Segment Open
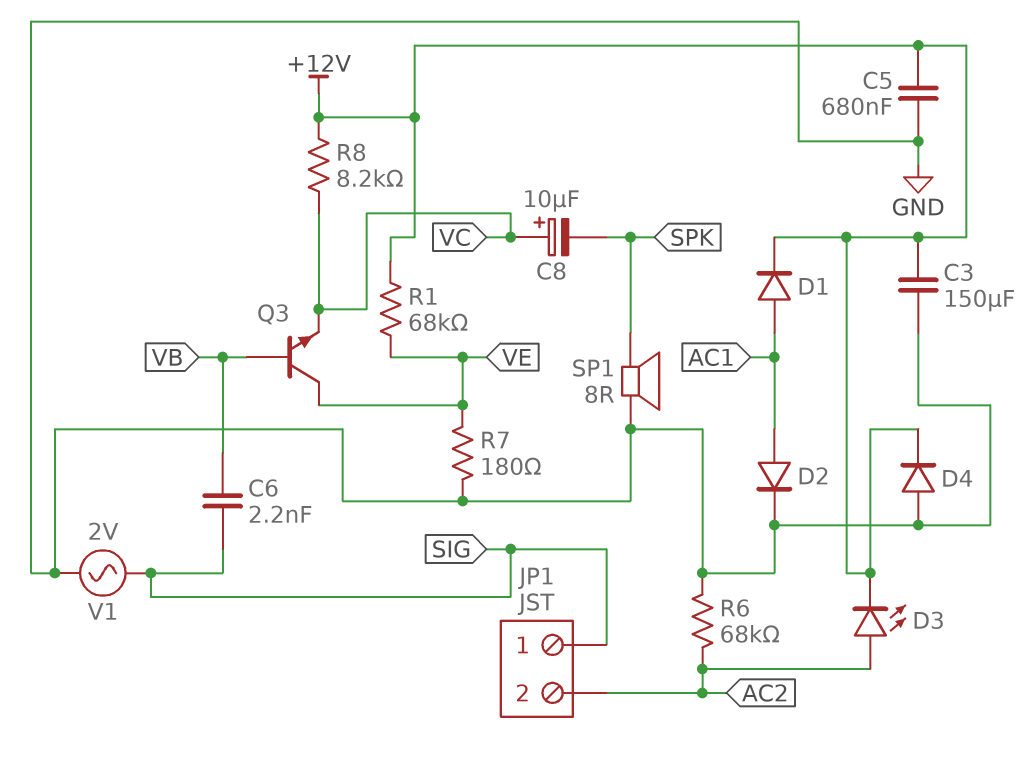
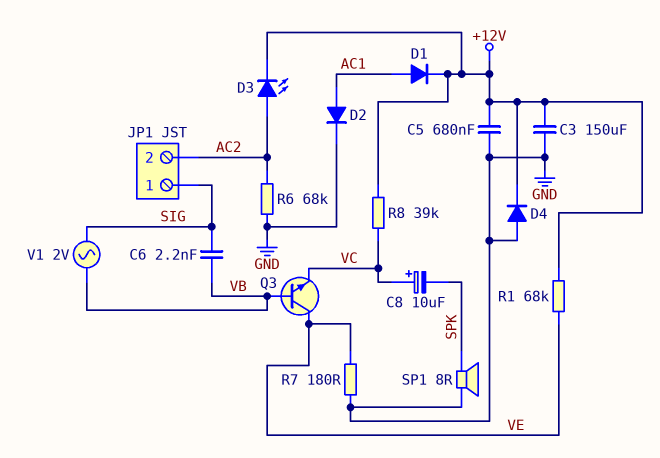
R8: 8.2k (+12V, VC) -> 39k (+12V, VC)
V1: AC 2V (GND, SIG) -> AC 2V (SIG, VB)

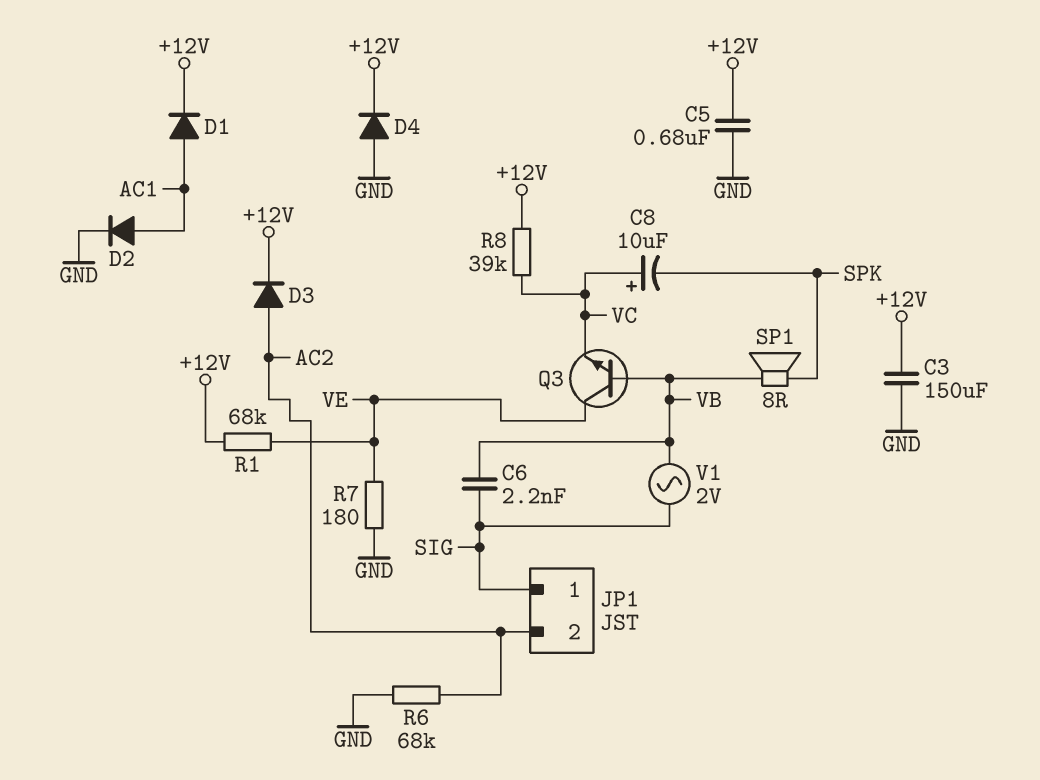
D3: LED (A AC2, K +12V) -> diode (A AC2, K +12V)
SP1: speaker 8R (GND, SPK) -> speaker 8R (SPK, VB)

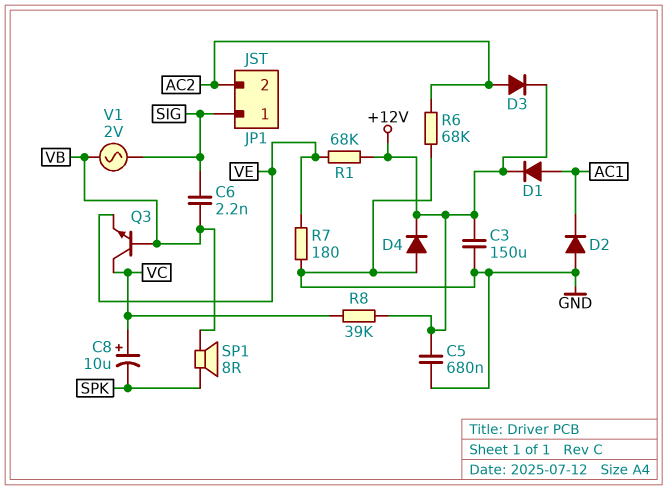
D2: diode (A AC1, K GND) -> diode (A GND, K AC1)
Q3: NPN (B VB, C VE, E VC) -> NPN (B VB, C VC, E VE)

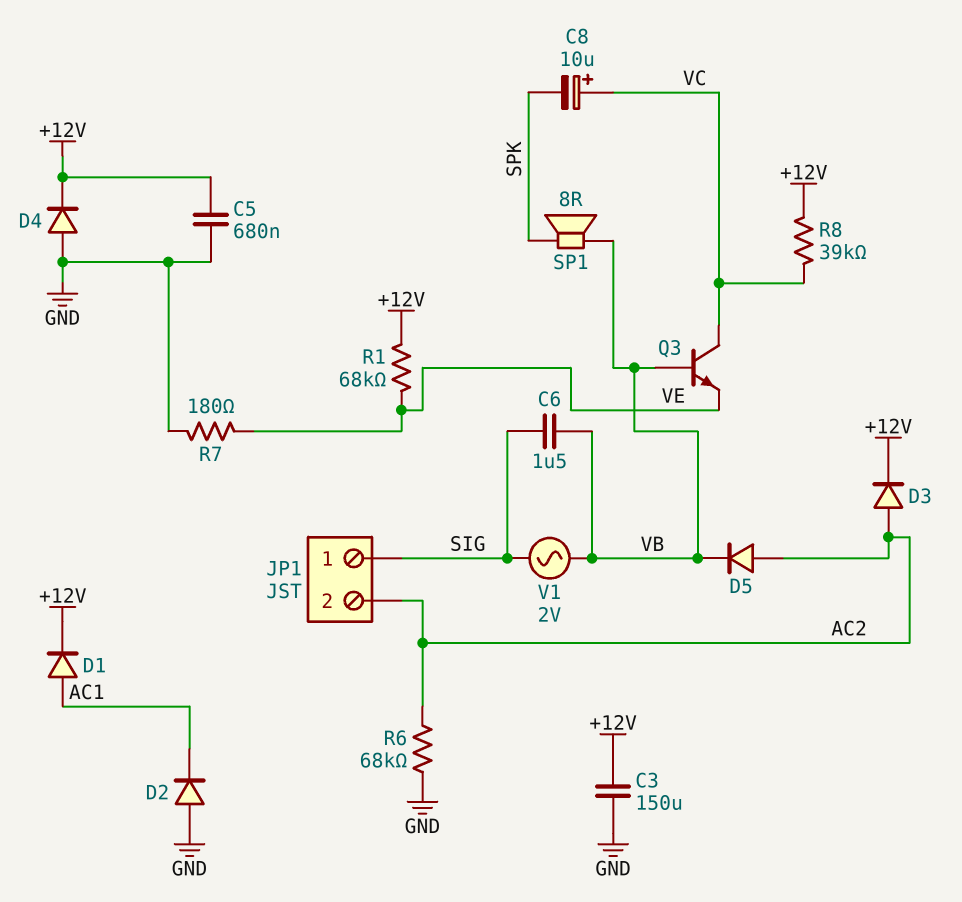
C6: 2.2nF (SIG, VB) -> 1.5uF (SIG, VB)
D5: none -> diode (A AC2, K VB)

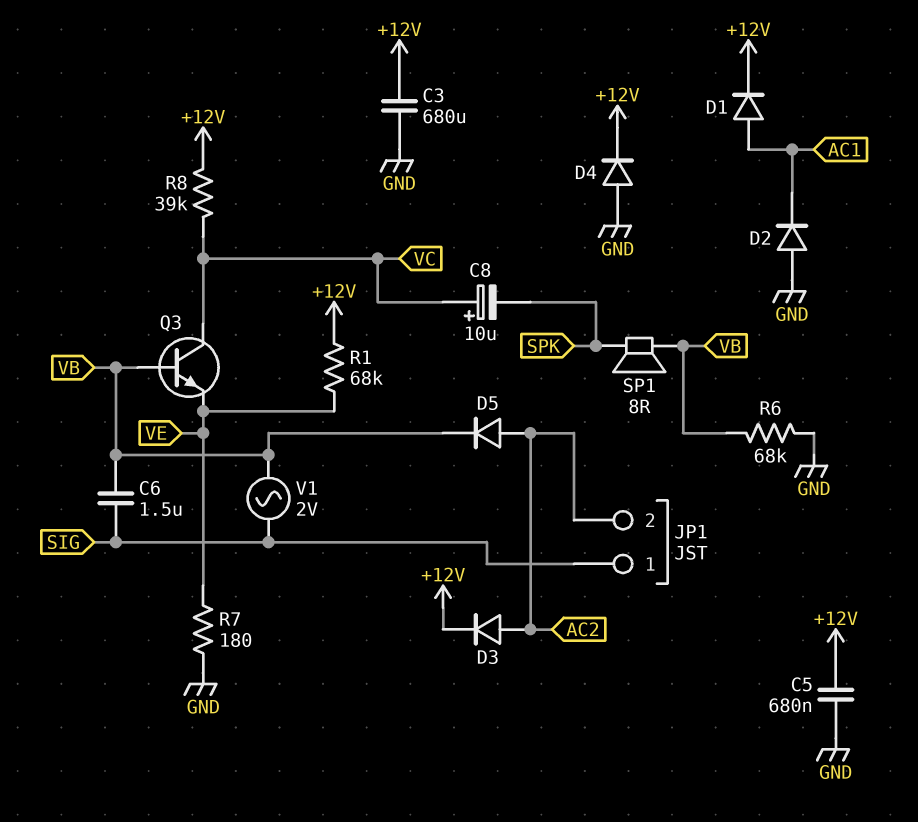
C3: 150uF (+12V, GND) -> 680uF (+12V, GND)
R6: 68k (AC2, GND) -> 68k (GND, VB)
Segment Closed
Looking at the data above, say how many lines contain the word "diode", with no added words.

Written answer: 3